***** Dataset entries *****

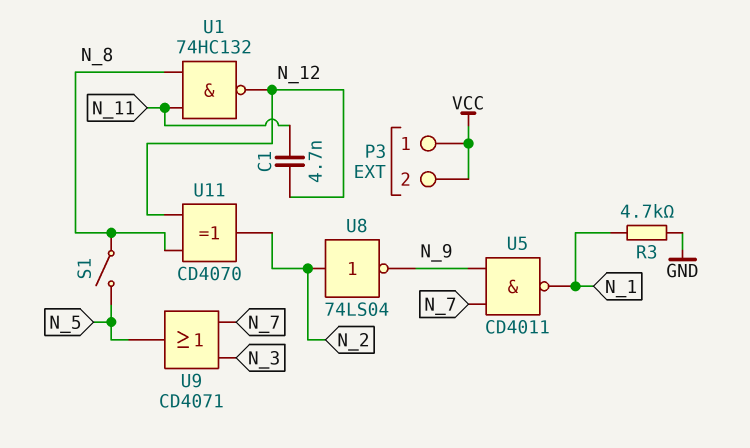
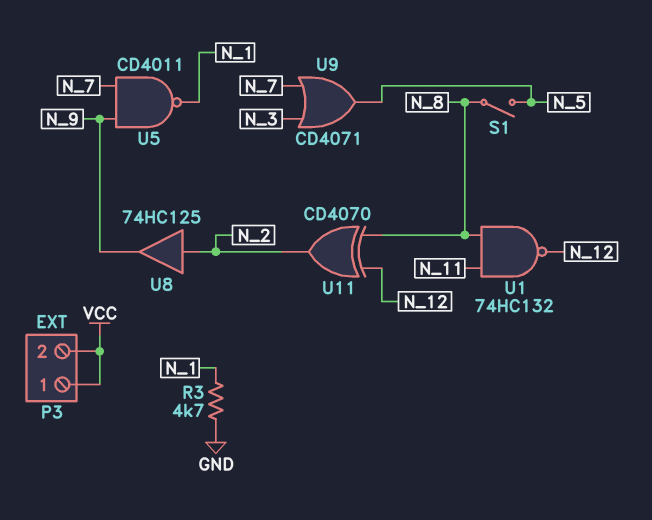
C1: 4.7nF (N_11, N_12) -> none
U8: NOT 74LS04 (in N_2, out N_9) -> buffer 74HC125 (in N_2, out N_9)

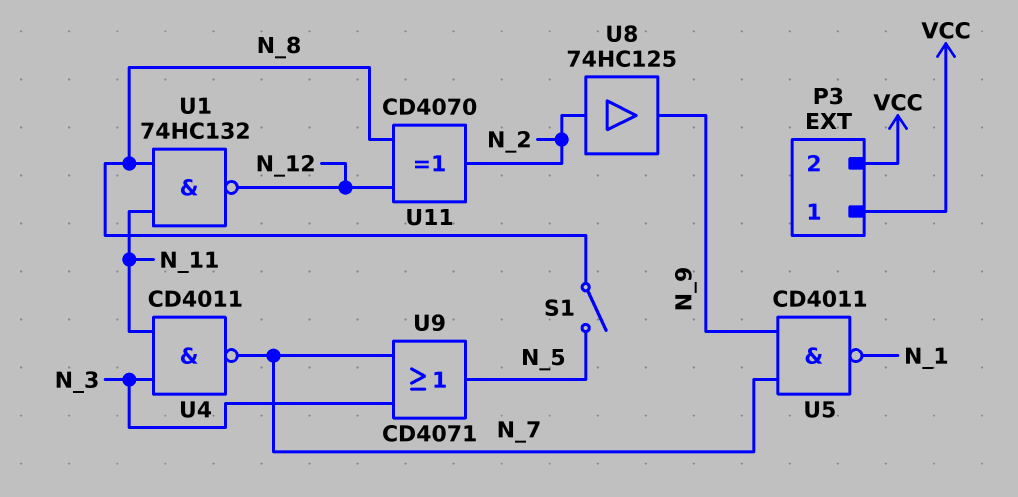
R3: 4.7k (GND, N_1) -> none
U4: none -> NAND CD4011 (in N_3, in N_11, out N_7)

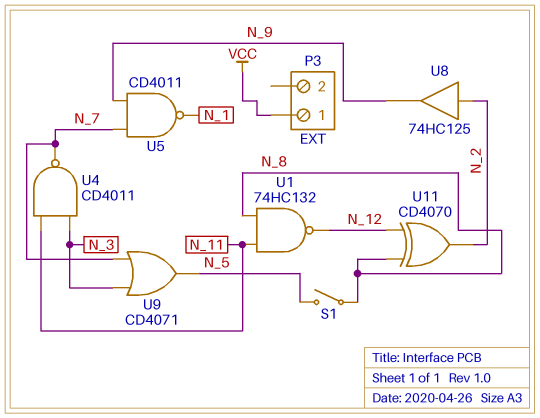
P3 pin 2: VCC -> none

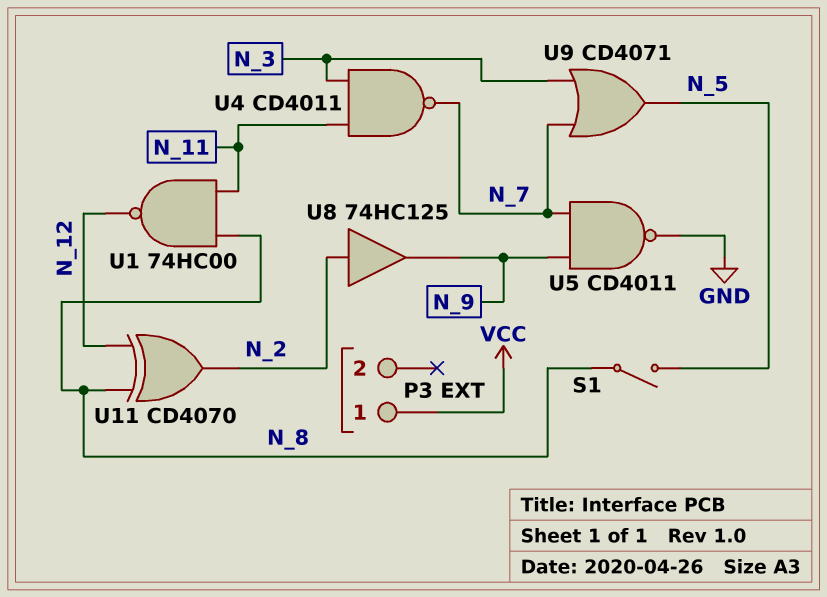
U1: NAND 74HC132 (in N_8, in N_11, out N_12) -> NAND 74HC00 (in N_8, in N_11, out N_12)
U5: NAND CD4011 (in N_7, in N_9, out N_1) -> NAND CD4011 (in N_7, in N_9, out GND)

*****

## [Required work]
Each line of the entries above that has the word "NAND" is to be copied.

## [Exercise answer]
U4: none -> NAND CD4011 (in N_3, in N_11, out N_7)
U1: NAND 74HC132 (in N_8, in N_11, out N_12) -> NAND 74HC00 (in N_8, in N_11, out N_12)
U5: NAND CD4011 (in N_7, in N_9, out N_1) -> NAND CD4011 (in N_7, in N_9, out GND)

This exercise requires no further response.